Scene change data:
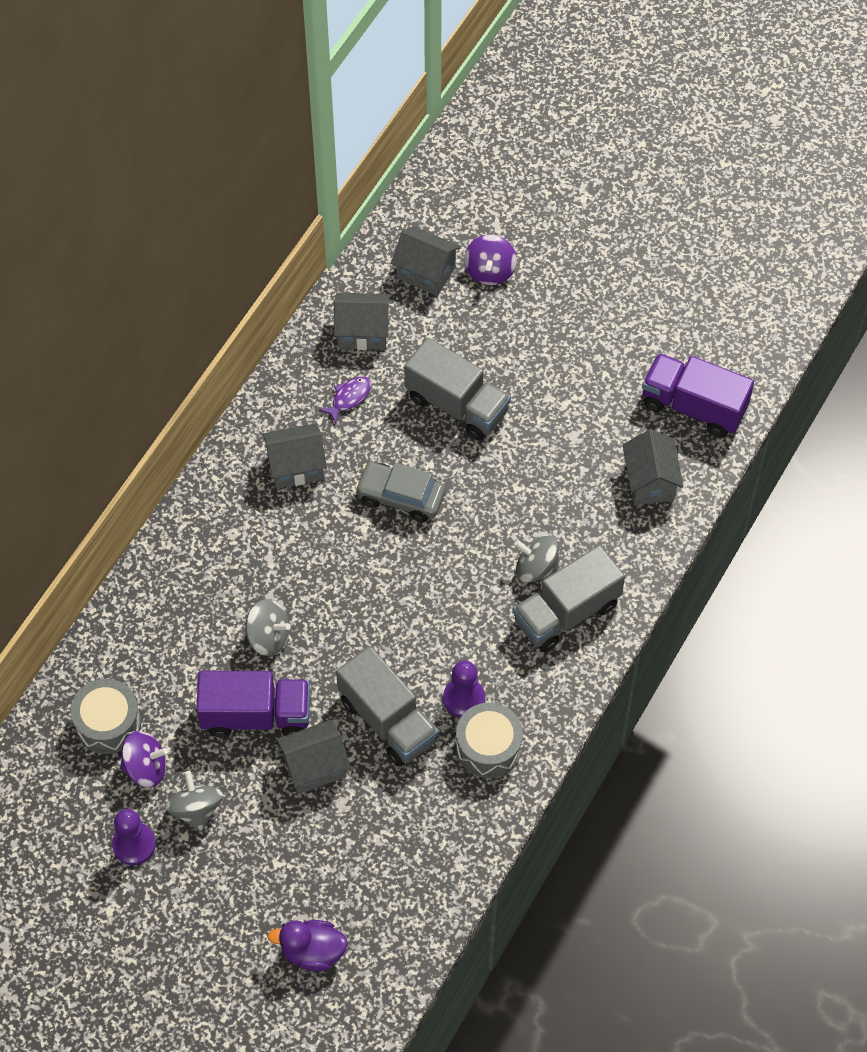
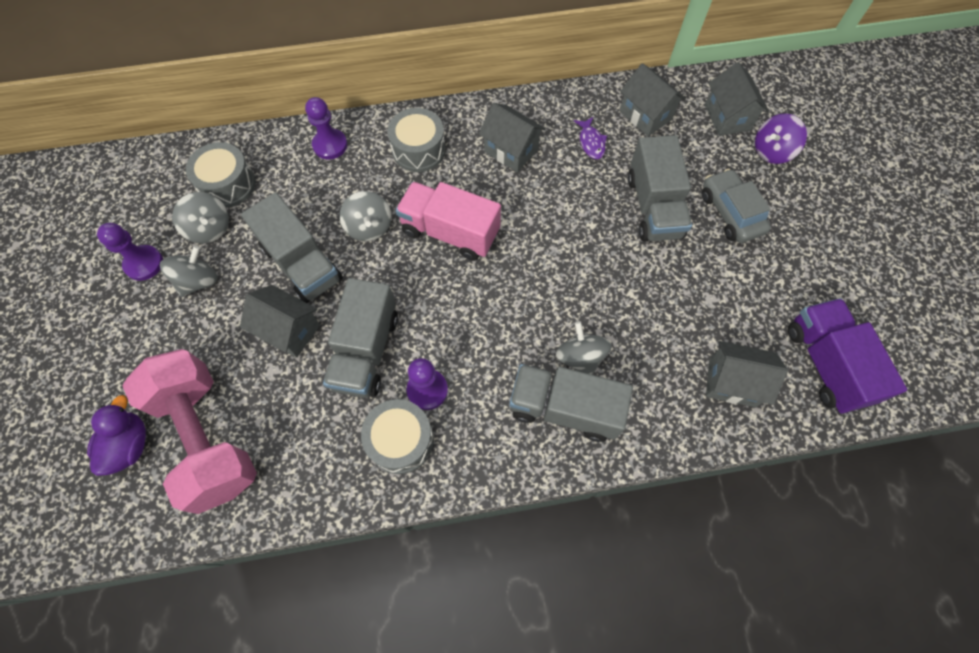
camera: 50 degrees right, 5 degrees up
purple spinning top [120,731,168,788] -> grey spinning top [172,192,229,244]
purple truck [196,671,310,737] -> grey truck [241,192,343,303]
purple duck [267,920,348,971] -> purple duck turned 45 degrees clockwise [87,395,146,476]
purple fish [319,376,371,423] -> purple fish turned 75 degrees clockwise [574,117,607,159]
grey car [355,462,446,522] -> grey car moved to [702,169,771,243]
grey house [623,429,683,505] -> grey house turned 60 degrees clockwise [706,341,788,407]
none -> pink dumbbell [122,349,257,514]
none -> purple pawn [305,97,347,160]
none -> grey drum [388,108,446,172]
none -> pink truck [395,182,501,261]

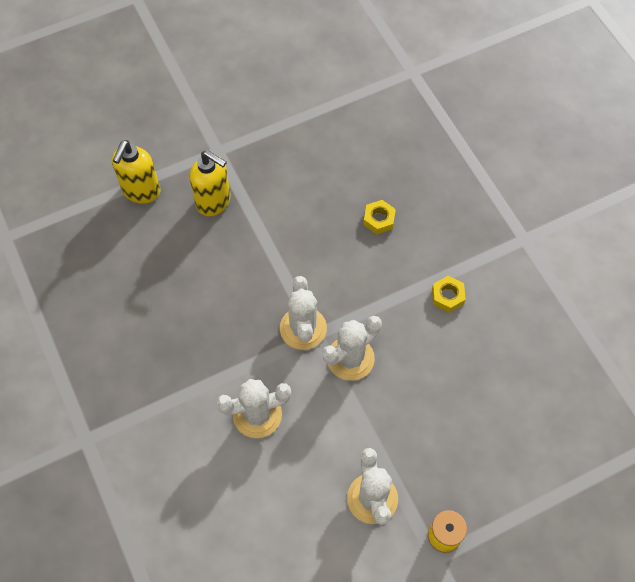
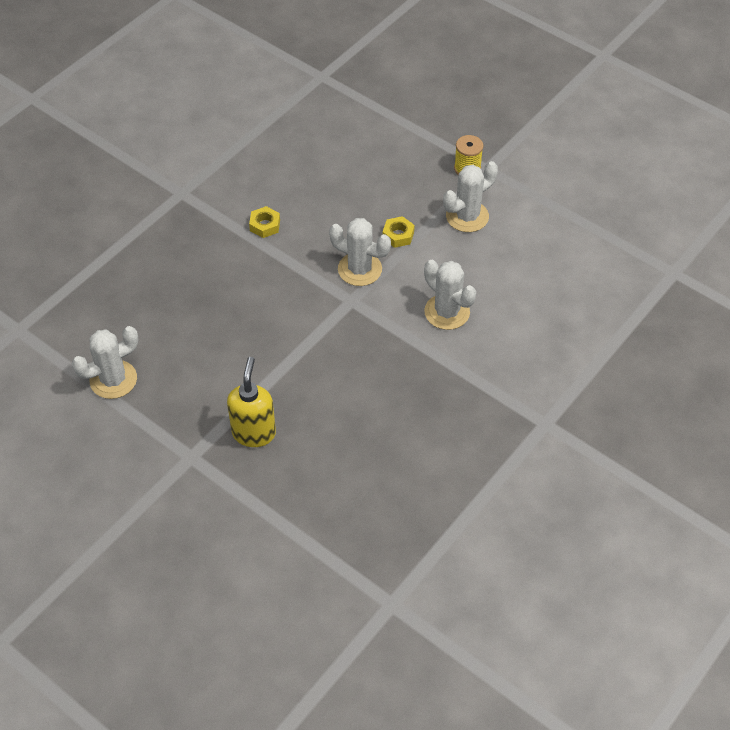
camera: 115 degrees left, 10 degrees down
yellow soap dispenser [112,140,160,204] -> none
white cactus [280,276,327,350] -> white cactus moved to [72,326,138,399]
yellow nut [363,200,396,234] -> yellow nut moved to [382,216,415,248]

What you are asked to do: Would you copy out every line in the records that includes the string "grey"?

Exercise answer:
purple spinning top [120,731,168,788] -> grey spinning top [172,192,229,244]
purple truck [196,671,310,737] -> grey truck [241,192,343,303]
grey car [355,462,446,522] -> grey car moved to [702,169,771,243]
grey house [623,429,683,505] -> grey house turned 60 degrees clockwise [706,341,788,407]
none -> grey drum [388,108,446,172]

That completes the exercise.